→ Task instructions
Quote the entries in full, character for character, without their images.

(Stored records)
____________________

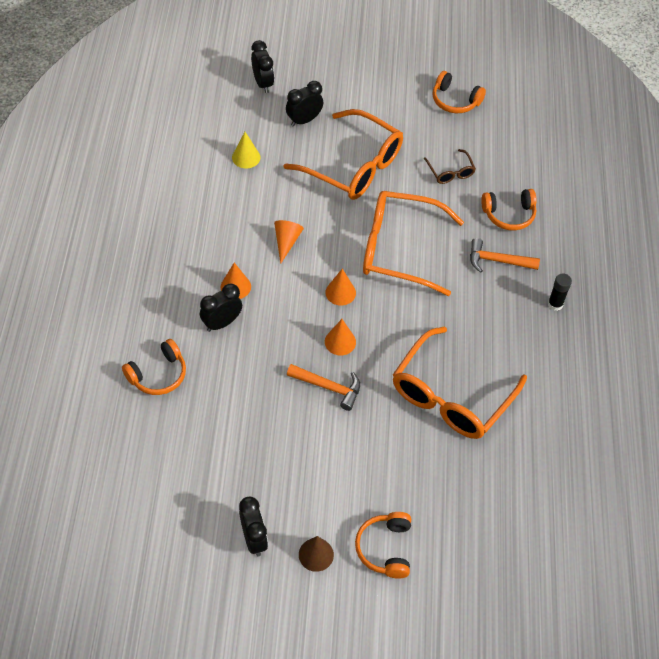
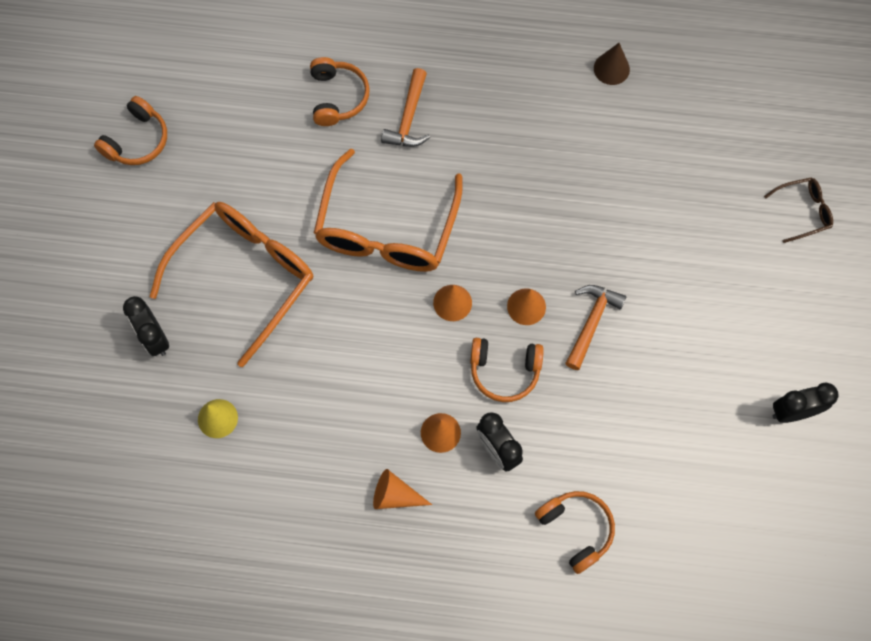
camera: 85 degrees left, 15 degrees up
(263, 83) = (76, 393): black clock -> none
(286, 242) = (369, 366): orange cone -> orange cone (395, 495)
(316, 554) = (807, 345): brown cone -> brown cone (611, 68)
(385, 548) = (795, 272): orange headphones -> orange headphones (504, 371)
(450, 172) = (263, 157): brown glasses -> brown glasses (803, 211)
(451, 396) = (601, 188): orange glasses -> none
(555, 304) = (474, 63): black glue stick -> none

____________________

→ Reply
camera: 85 degrees left, 15 degrees up
(263, 83) = (76, 393): black clock -> none
(286, 242) = (369, 366): orange cone -> orange cone (395, 495)
(316, 554) = (807, 345): brown cone -> brown cone (611, 68)
(385, 548) = (795, 272): orange headphones -> orange headphones (504, 371)
(450, 172) = (263, 157): brown glasses -> brown glasses (803, 211)
(451, 396) = (601, 188): orange glasses -> none
(555, 304) = (474, 63): black glue stick -> none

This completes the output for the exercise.